RECORDS FOR PROCESSING ::
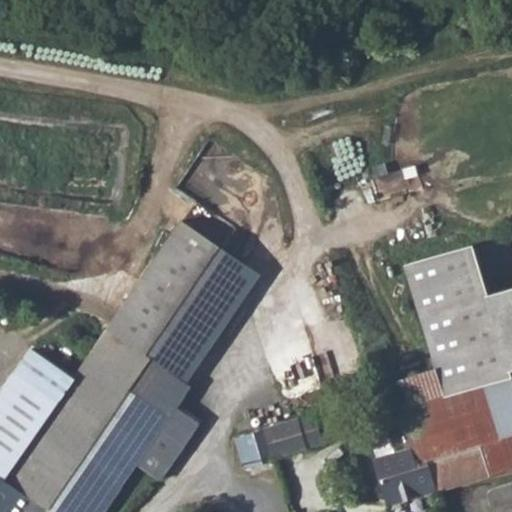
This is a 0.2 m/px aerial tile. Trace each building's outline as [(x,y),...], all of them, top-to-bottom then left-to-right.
[(0,511),(104,511),(134,472),(156,484),(199,424),(179,408),(258,275),(176,219),(71,376),(32,346),(0,390),(0,511)] [(511,296),(490,303),(474,251),(406,271),(439,378),(403,388),(413,422),(420,444),(427,466),(434,491),(492,473),(511,467),(511,296)] [(403,388),(392,392),(402,425),(413,422),(403,388)] [(413,422),(402,425),(408,447),(420,444),(413,422)] [(257,440),(265,469),(313,452),(304,424),(257,440)] [(420,444),(408,447),(410,452),(415,470),(427,466),(420,444)] [(410,452),(375,463),(387,505),(434,491),(427,466),(415,470),(410,452)] [(511,511),(511,490),(478,502),(481,511),(511,511)]
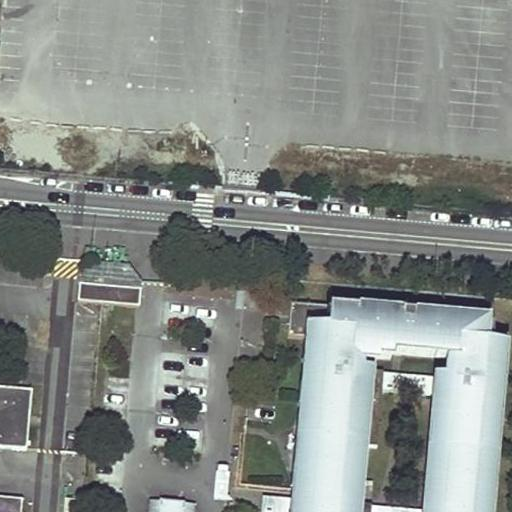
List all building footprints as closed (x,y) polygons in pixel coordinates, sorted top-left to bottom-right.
[(0,0),(0,165),(217,186),(226,93),(312,101),(321,0),(0,0)] [(79,285),(103,287),(105,263),(90,262),(80,270),(79,285)] [(141,282),(128,265),(105,263),(103,287),(140,290),(141,282)] [(101,304),(103,287),(79,285),(77,302),(101,304)] [(140,290),(103,287),(101,304),(139,308),(140,290)] [(319,307),(290,305),(287,338),(306,339),(302,390),(305,390),(303,409),(300,409),(294,472),(298,472),(296,491),(293,491),(292,501),(290,511),(339,511),(340,505),(358,506),(358,505),(363,447),(376,448),(381,393),(382,387),(355,385),(356,371),(359,371),(360,362),(375,364),(375,358),(390,359),(390,353),(447,359),(446,379),(471,381),(470,395),(434,391),(423,511),(424,511),(489,511),(490,508),(487,508),(488,489),(492,489),(497,426),(494,426),(496,407),(499,407),(504,354),(505,346),(499,345),(485,344),(486,322),(458,320),(458,322),(413,317),(414,315),(401,314),(401,316),(380,316),(370,318),(360,321),(356,314),(357,310),(356,310),(319,307)] [(371,309),(357,307),(356,310),(357,310),(356,314),(360,321),(370,318),(371,309)] [(355,385),(382,387),(383,375),(383,373),(359,371),(356,371),(355,385)] [(434,391),(435,379),(383,375),(382,387),(381,393),(433,397),(434,391)] [(446,379),(435,378),(435,379),(434,391),(470,395),(471,381),(446,379)] [(0,511),(20,511),(21,501),(0,498),(0,448),(26,451),(28,424),(5,422),(6,415),(29,417),(31,391),(0,388),(0,511)] [(5,422),(28,424),(29,417),(6,415),(5,422)] [(63,499),(62,511),(80,511),(81,500),(63,499)] [(290,511),(292,501),(262,499),(260,511),(290,511)] [(194,511),(195,505),(184,503),(183,511),(158,511),(160,501),(148,500),(147,511),(194,511)] [(160,501),(158,511),(183,511),(184,503),(160,501)]
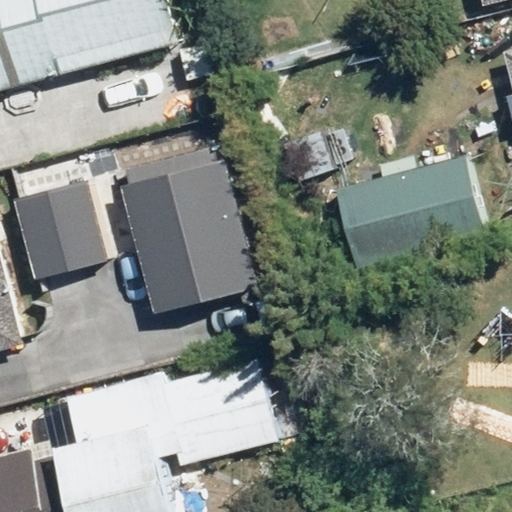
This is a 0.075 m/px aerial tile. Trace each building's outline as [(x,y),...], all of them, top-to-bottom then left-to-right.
[(0,0),(0,90),(196,38),(185,0),(0,0)] [(244,151),(136,177),(168,309),(276,283),(244,151)] [(486,155),(354,186),(372,263),(505,231),(486,155)] [(104,174),(29,193),(50,272),(124,253),(104,174)] [(0,349),(41,338),(0,196),(0,349)] [(89,431),(82,433),(104,511),(204,511),(191,467),(299,436),(275,352),(181,379),(176,364),(78,392),(89,431)] [(0,511),(88,511),(78,469),(90,466),(82,433),(81,429),(0,449),(0,511)]
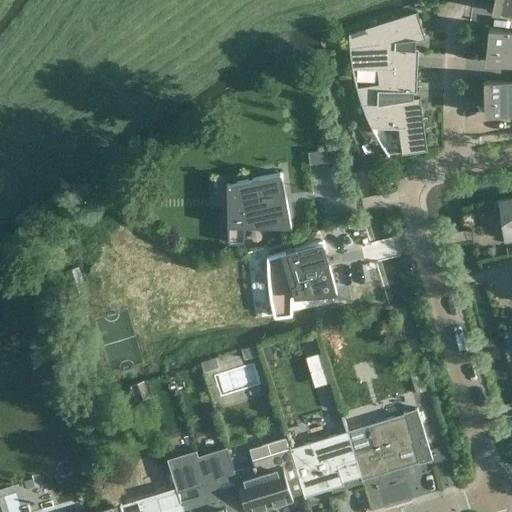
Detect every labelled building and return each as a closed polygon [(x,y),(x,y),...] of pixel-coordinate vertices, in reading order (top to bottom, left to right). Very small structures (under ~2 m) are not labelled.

SHORT TASK :: Please reproduce the part of the data that opens with the line containing "This is a 0.075" and closes at the end of the data, adding 95 to every pixel coordinate in the polygon answers and leaving the pictures out.

FULL RESPONSE ::
This is a 0.075 m/px aerial tile. Trace each building's outline as [(x,y),...], all of them, top-to-bottom then left-to-right.
[(95,95),(95,185),(291,133),(280,95),(95,95)] [(339,246),(231,272),(263,404),(371,378),(339,246)] [(581,250),(449,281),(467,358),(600,326),(581,250)] [(199,269),(124,288),(145,367),(219,348),(199,269)] [(95,444),(136,433),(95,291),(95,444)] [(184,526),(177,528),(199,606),(299,606),(286,562),(394,531),(370,447),(276,474),(271,459),(173,487),(184,526)] [(95,606),(183,606),(173,564),(185,561),(177,528),(176,524),(95,544),(95,606)]
Detect every labelled building and return each as a closed polygon [(x,y),(x,y),...] of pixel-coordinate vertices, in reading order (top to bottom, left to right). Very small structures (under ~2 m) are not labelled.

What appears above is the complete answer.